▸ EXERCISE:
Arrange the records as a Markdown table with the columns Number and Record line, starting at the line that contains "floods [646, 99]" and ending at the line that contains "seamless (783, 961)", both included. Skip any blank lines, and leave the pictures out.

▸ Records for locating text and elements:
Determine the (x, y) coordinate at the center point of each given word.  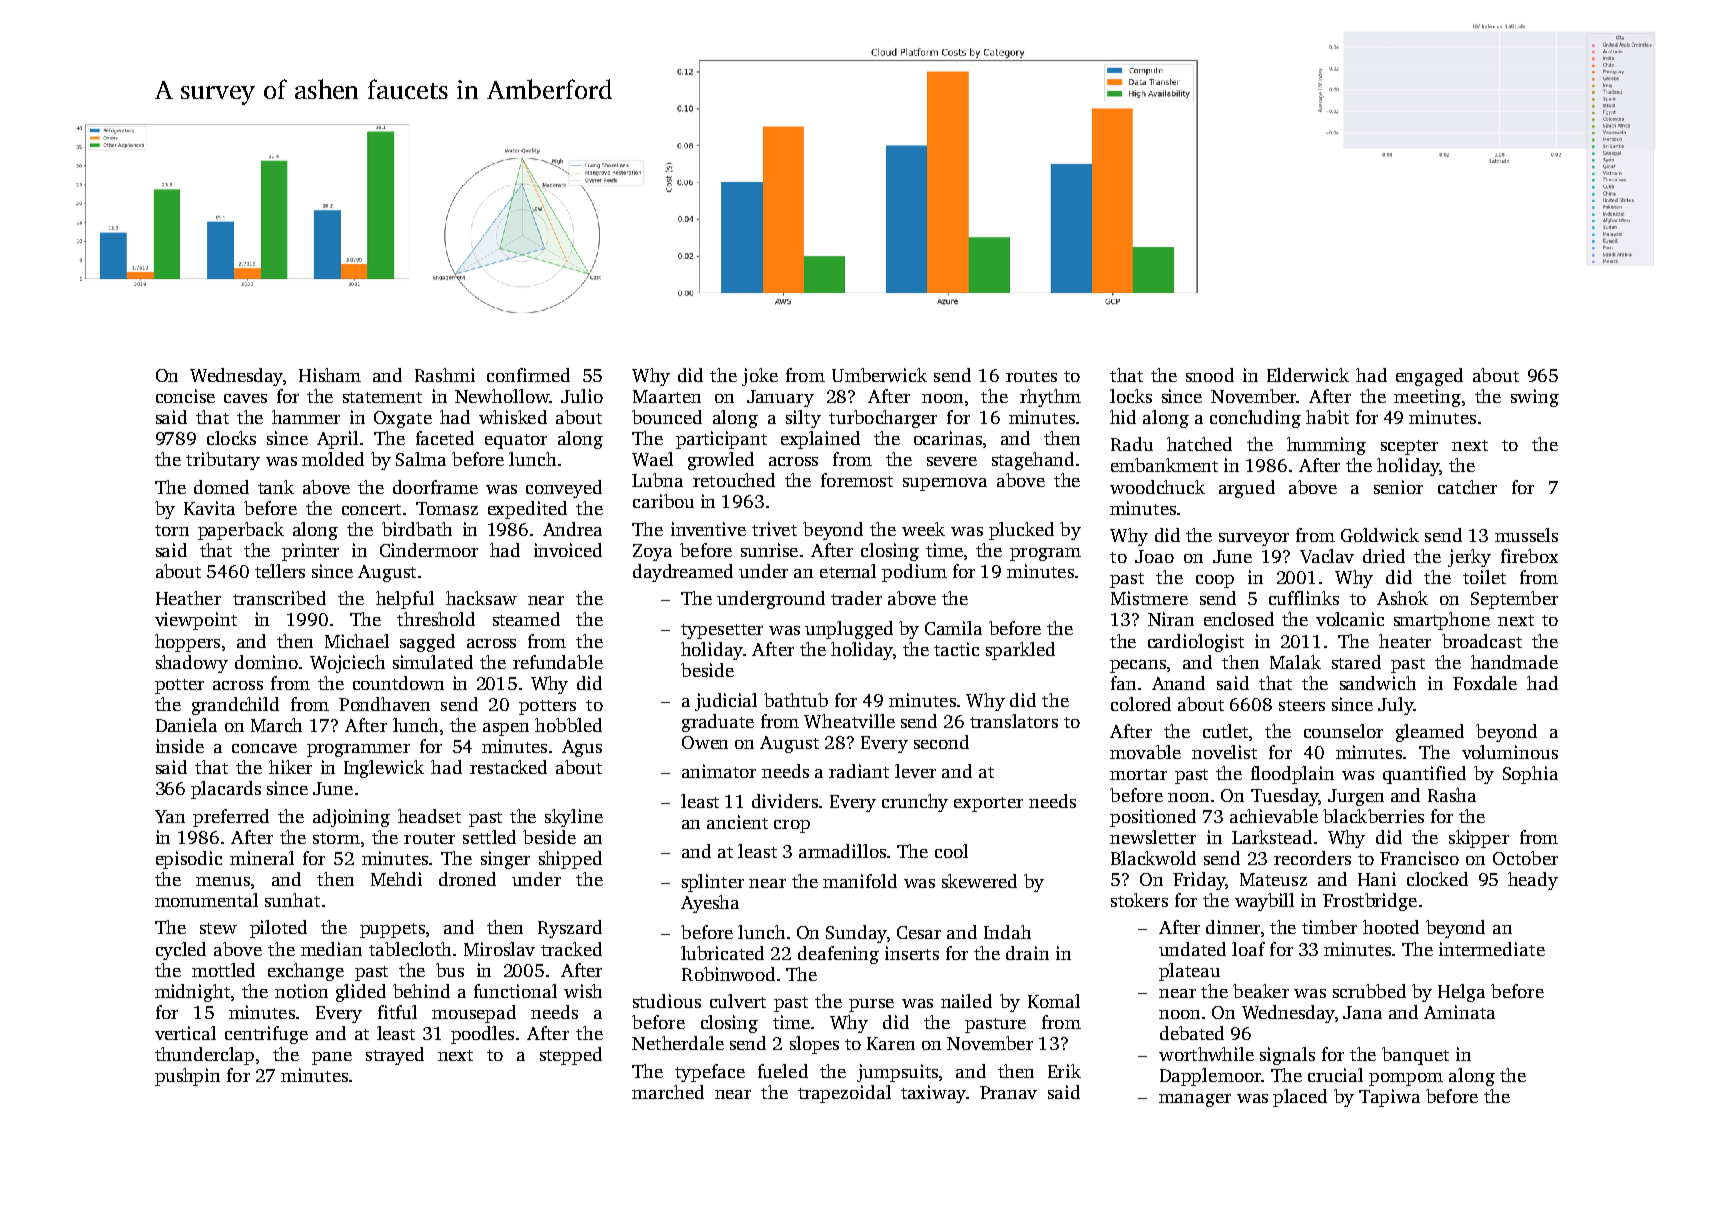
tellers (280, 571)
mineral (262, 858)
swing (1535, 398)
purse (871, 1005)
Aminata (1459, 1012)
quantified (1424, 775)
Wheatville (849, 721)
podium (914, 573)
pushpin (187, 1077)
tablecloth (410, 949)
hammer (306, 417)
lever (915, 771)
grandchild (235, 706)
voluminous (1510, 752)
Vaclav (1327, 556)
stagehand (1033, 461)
==
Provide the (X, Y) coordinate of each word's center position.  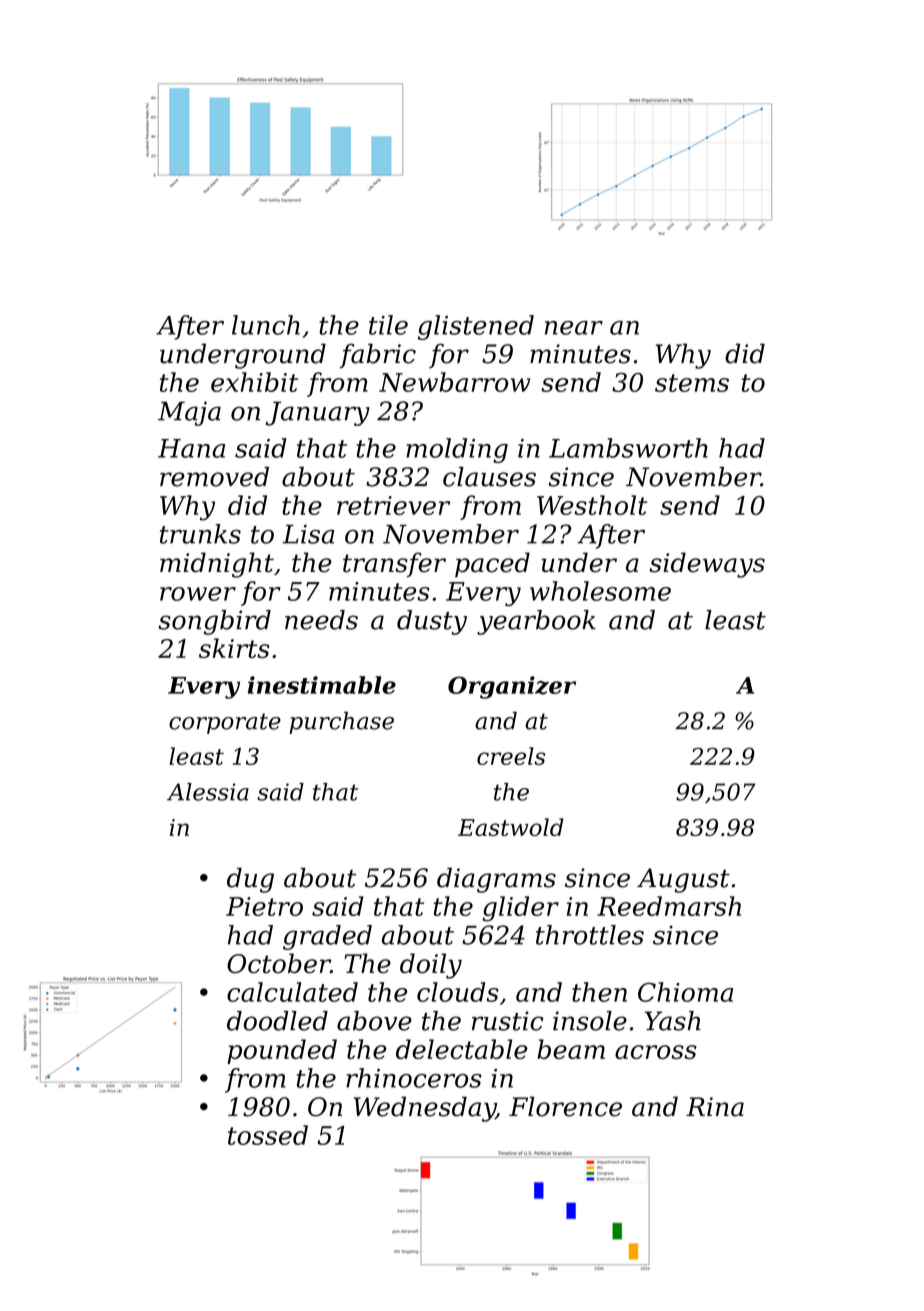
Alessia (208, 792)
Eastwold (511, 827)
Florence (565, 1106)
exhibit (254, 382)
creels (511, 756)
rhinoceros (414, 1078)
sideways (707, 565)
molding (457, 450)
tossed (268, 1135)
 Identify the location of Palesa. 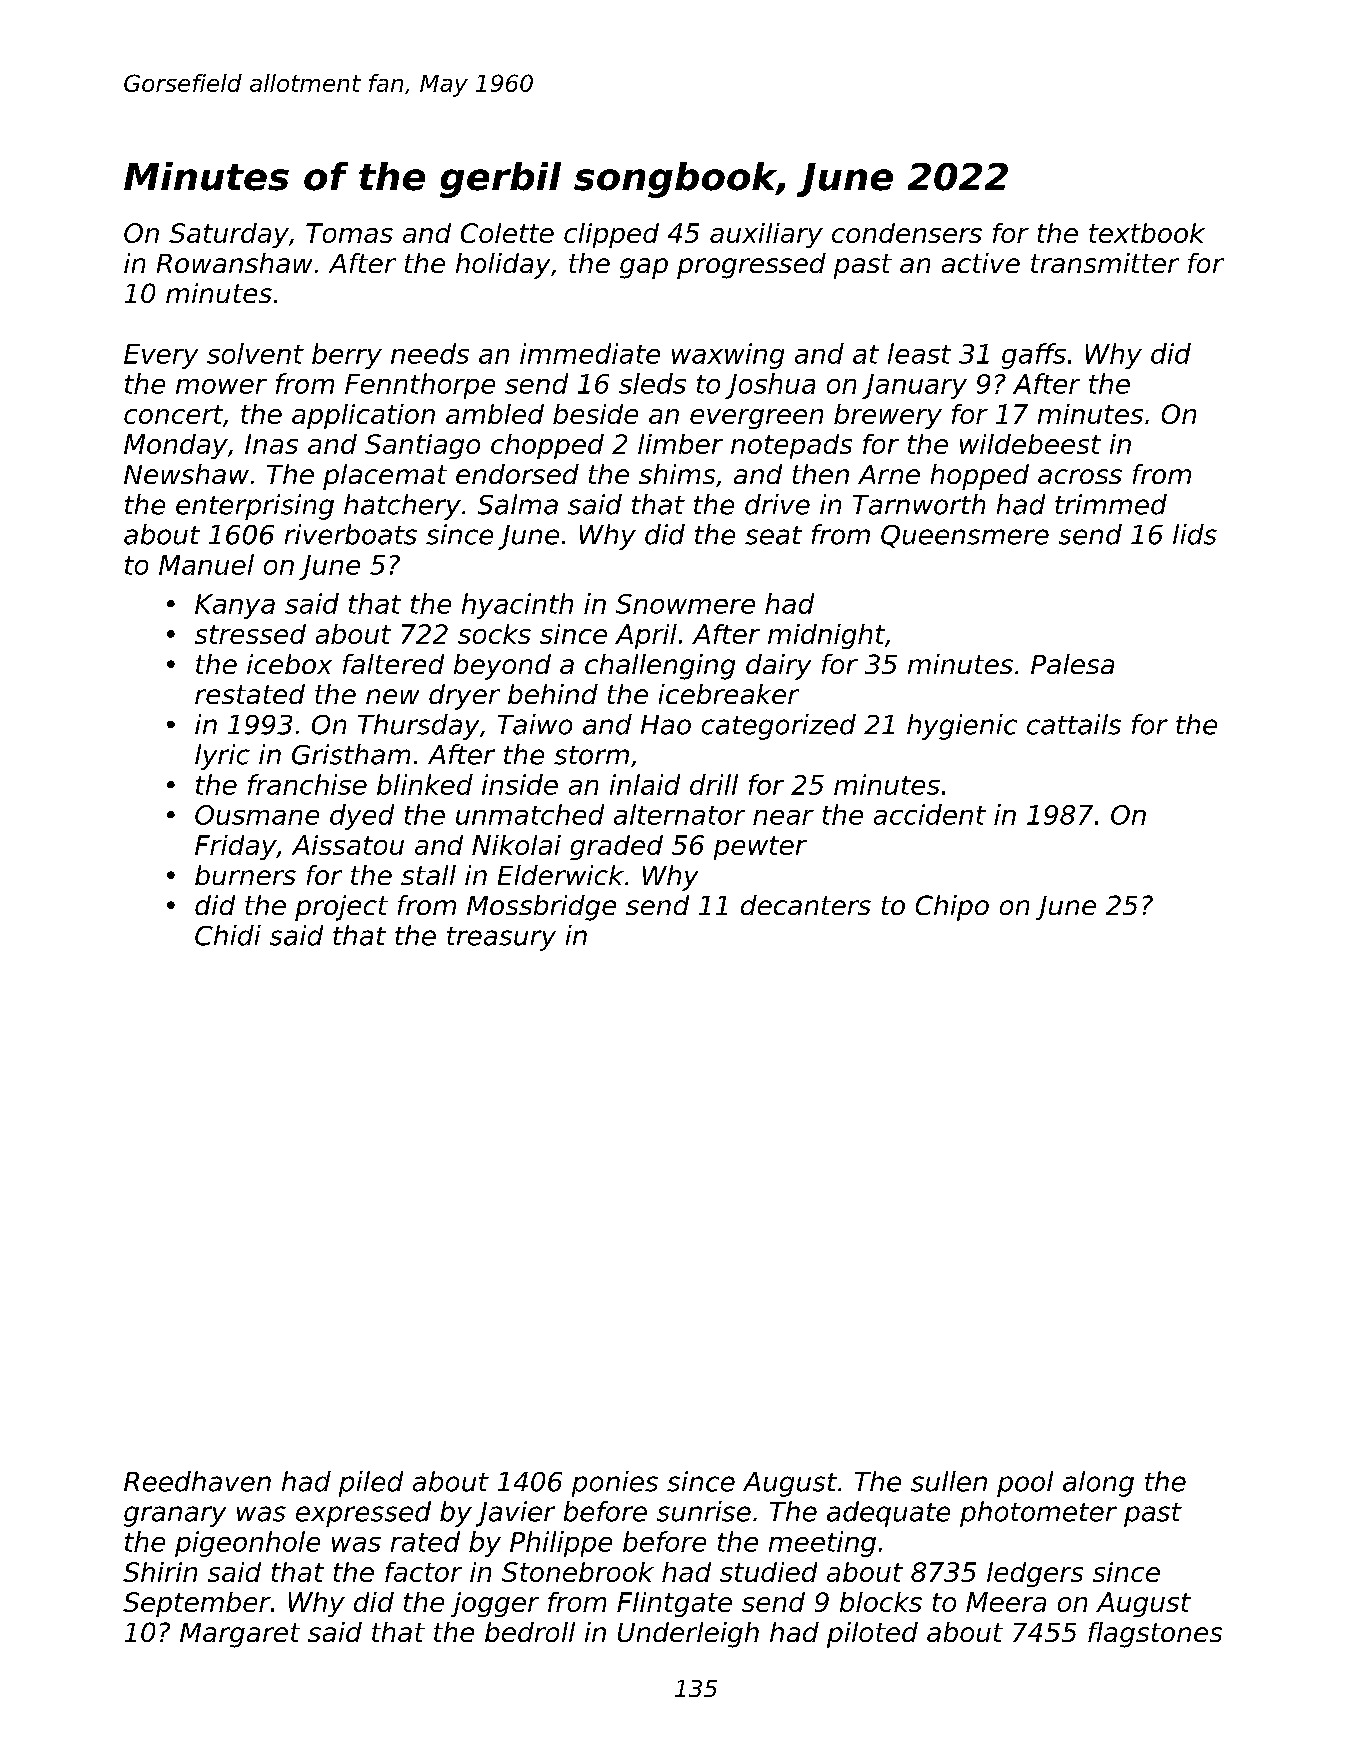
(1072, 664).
--
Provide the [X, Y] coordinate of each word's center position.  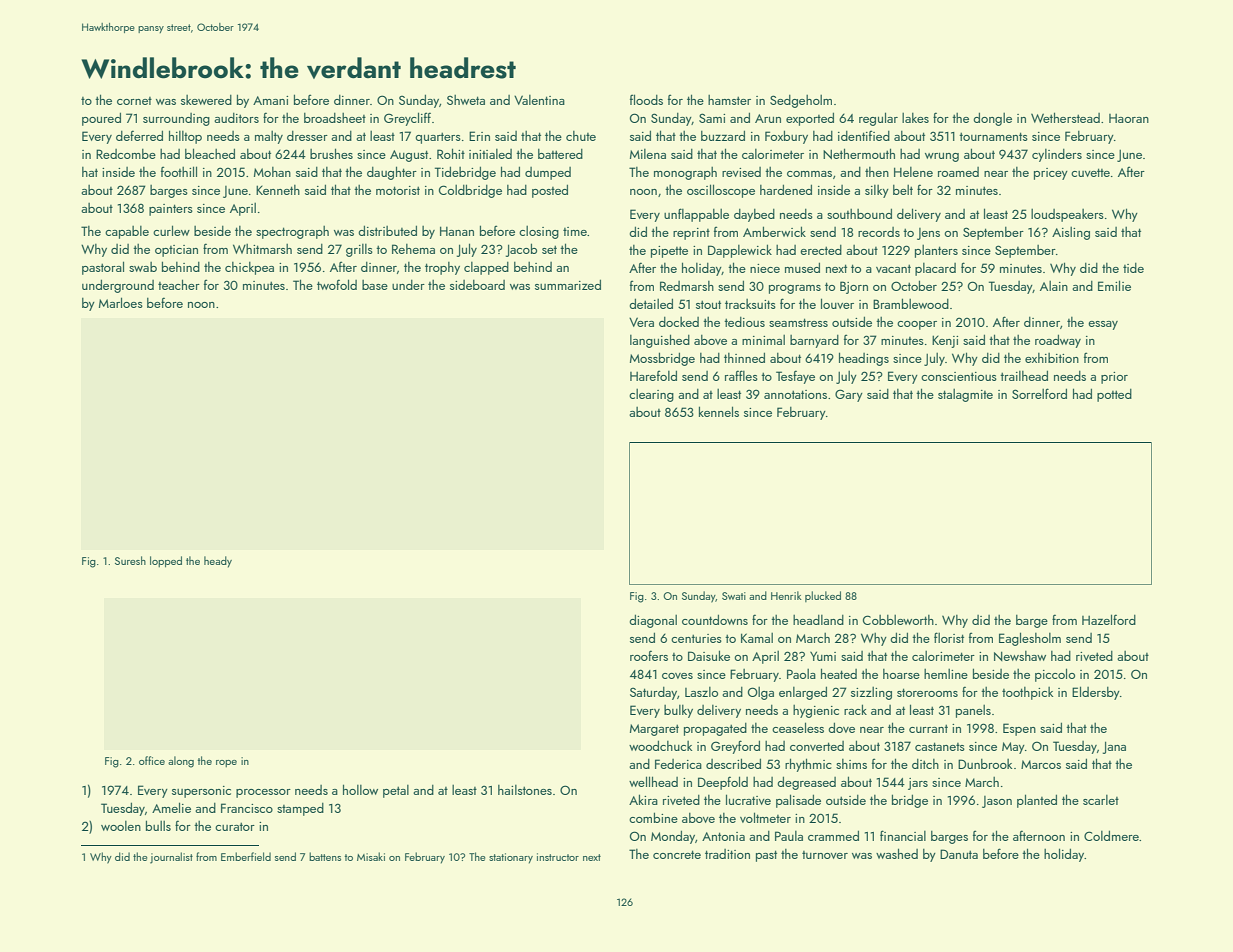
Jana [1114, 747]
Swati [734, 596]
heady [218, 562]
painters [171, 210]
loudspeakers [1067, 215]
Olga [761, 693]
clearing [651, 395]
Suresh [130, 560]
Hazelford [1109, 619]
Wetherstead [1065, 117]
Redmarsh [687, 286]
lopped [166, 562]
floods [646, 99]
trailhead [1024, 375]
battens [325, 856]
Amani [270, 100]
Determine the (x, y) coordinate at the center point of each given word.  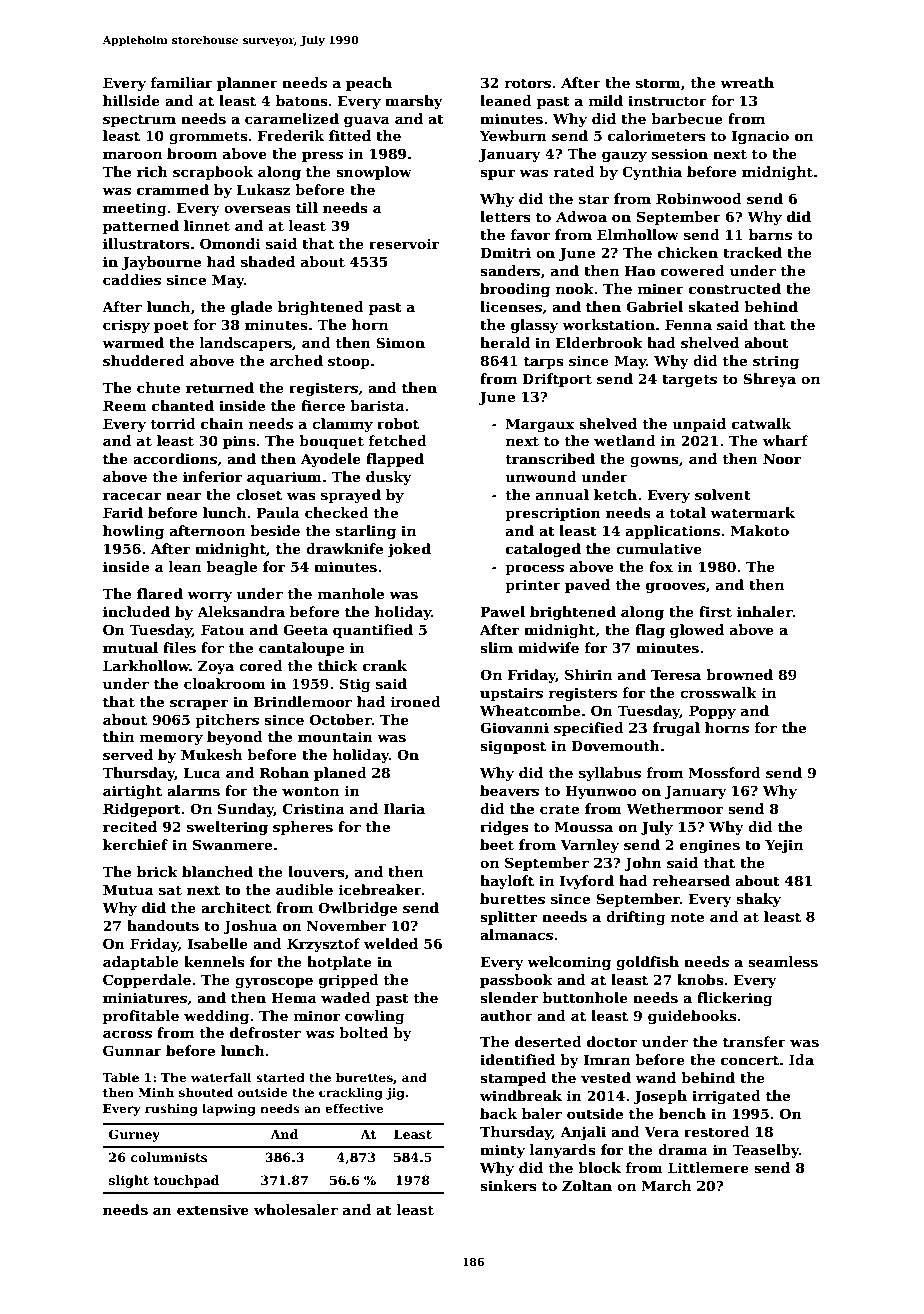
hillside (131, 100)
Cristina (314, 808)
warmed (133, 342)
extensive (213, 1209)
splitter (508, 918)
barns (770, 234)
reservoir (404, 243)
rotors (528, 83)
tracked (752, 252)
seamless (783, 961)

▸ TASK OUTPUT:
| Number | Record line |
|---|---|
| 1 | floods [646, 99] |
| 2 | trailhead [1024, 375] |
| 3 | battens [325, 856] |
| 4 | Amani [270, 100] |
| 5 | Determine the (x, y) coordinate at the center point of each given word.   |
| 6 | hillside (131, 100) |
| 7 | Cristina (314, 808) |
| 8 | warmed (133, 342) |
| 9 | extensive (213, 1209) |
| 10 | splitter (508, 918) |
| 11 | barns (770, 234) |
| 12 | reservoir (404, 243) |
| 13 | rotors (528, 83) |
| 14 | tracked (752, 252) |
| 15 | seamless (783, 961) |